▶ **Required action**
Return exactly the lines below, starting with the one that has "in_second: [351, 373]" and going on through the one that has "in_first: [515, 304]".

▶ **Data to examine**
----

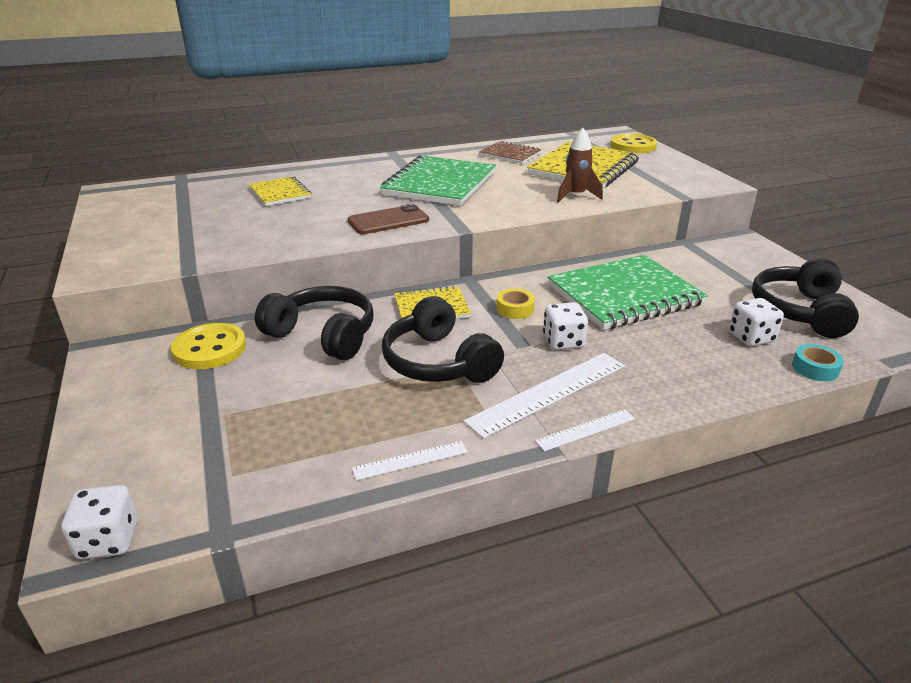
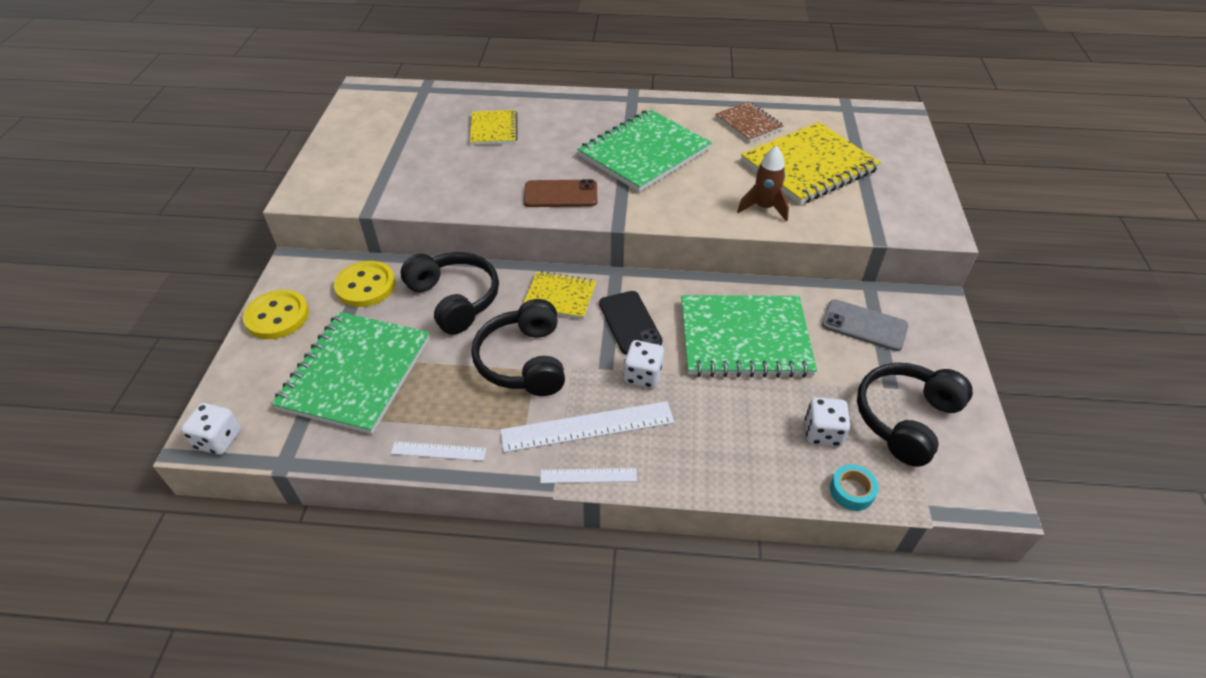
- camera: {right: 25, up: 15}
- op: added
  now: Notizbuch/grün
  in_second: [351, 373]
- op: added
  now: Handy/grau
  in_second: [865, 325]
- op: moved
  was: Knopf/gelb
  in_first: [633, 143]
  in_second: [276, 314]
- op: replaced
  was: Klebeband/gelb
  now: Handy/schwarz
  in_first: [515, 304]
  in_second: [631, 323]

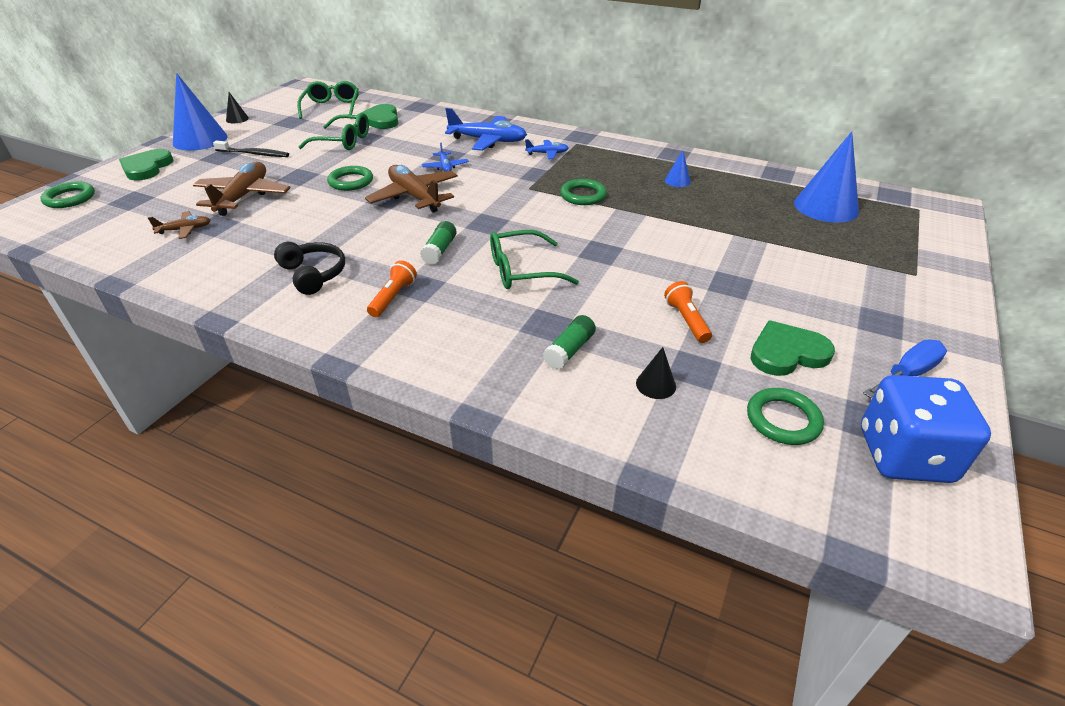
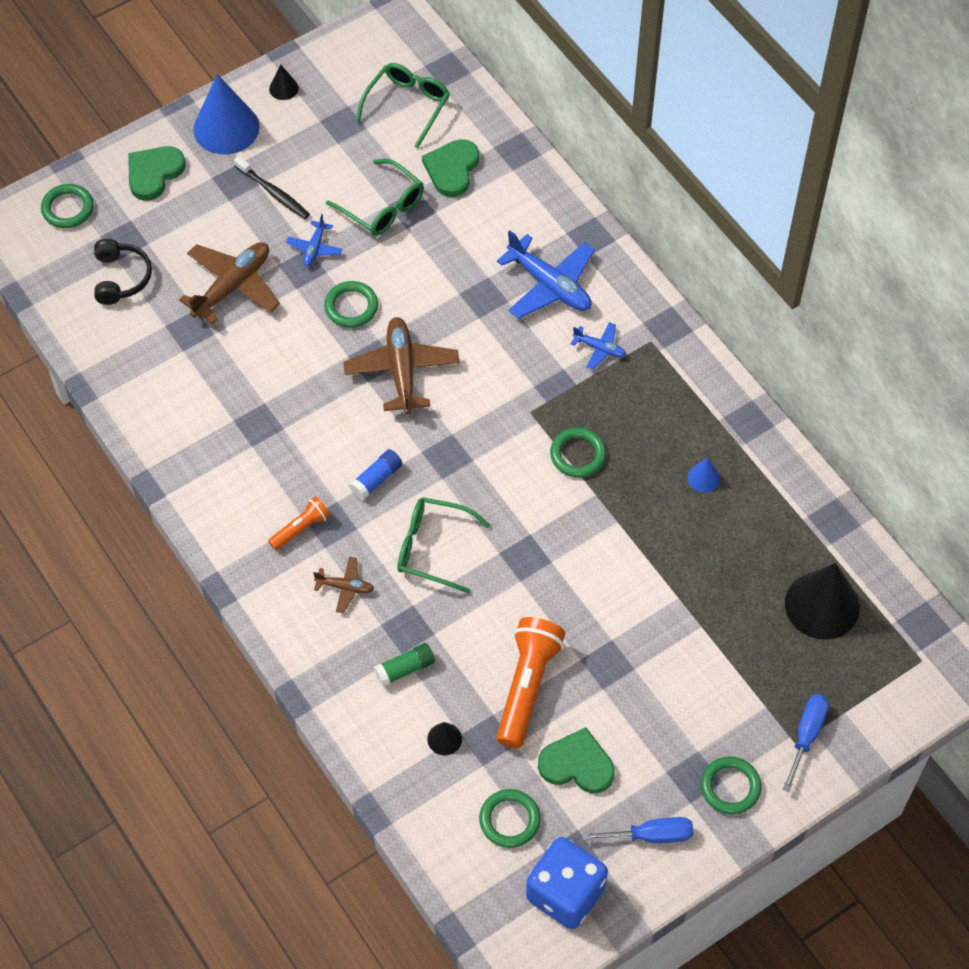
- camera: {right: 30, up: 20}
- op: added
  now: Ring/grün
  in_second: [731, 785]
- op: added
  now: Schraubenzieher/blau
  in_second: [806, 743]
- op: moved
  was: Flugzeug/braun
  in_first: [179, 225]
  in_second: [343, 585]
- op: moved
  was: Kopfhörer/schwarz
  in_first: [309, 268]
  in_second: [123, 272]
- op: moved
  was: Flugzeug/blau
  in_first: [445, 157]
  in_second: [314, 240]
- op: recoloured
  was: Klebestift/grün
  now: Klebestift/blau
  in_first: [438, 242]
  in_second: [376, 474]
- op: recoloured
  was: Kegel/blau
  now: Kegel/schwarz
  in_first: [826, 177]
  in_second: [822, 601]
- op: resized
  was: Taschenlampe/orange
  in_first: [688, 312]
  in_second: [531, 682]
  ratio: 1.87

----

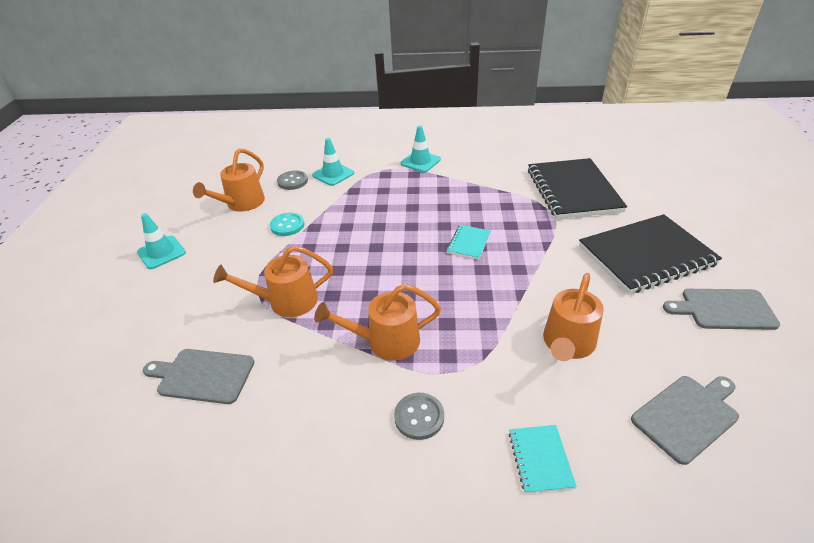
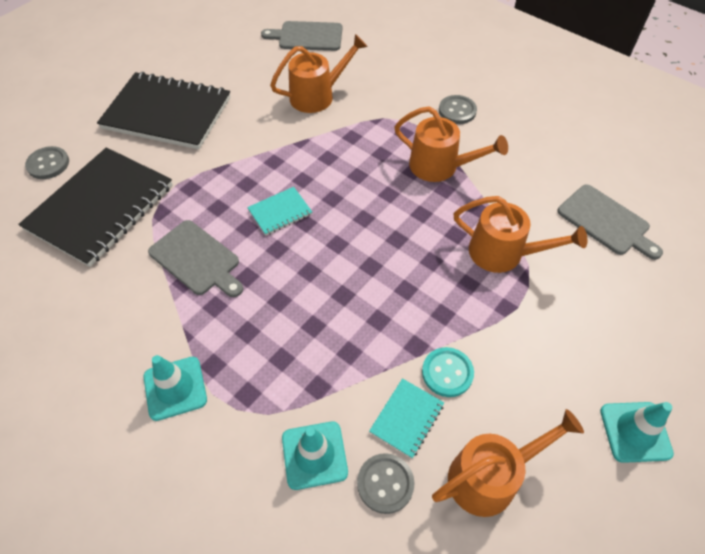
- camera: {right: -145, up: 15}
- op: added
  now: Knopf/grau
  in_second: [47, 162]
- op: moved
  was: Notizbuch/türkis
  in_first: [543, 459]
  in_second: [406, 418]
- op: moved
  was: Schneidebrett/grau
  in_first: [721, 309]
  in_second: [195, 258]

----

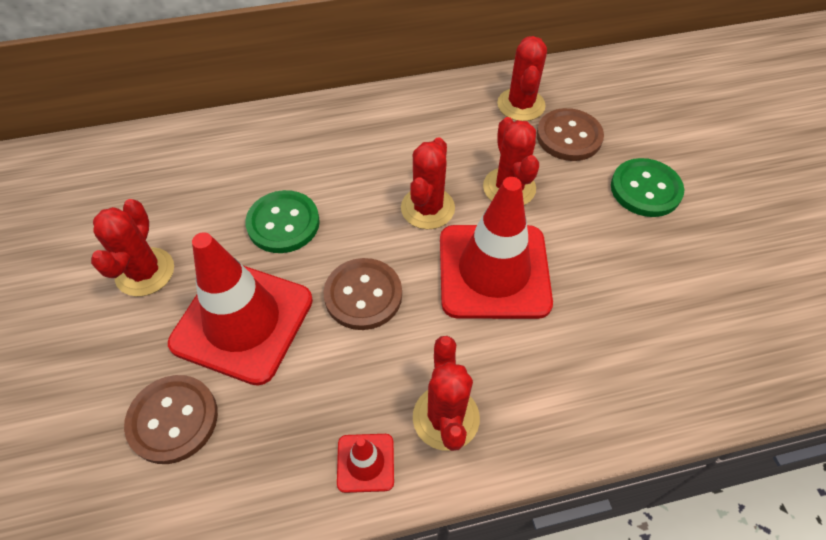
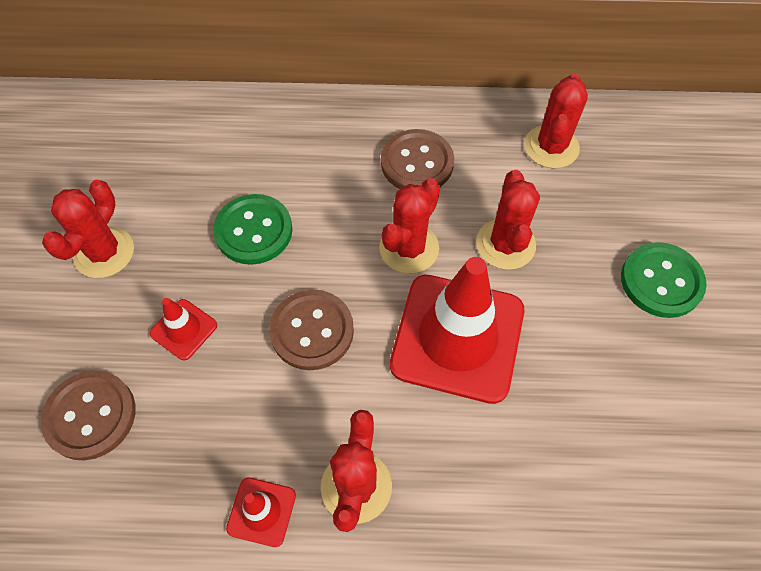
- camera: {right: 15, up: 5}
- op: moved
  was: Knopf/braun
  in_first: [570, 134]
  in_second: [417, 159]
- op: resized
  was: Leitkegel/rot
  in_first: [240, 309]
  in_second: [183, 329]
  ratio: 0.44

----

▶ **Solution to the problem**
  in_second: [351, 373]
- op: added
  now: Handy/grau
  in_second: [865, 325]
- op: moved
  was: Knopf/gelb
  in_first: [633, 143]
  in_second: [276, 314]
- op: replaced
  was: Klebeband/gelb
  now: Handy/schwarz
  in_first: [515, 304]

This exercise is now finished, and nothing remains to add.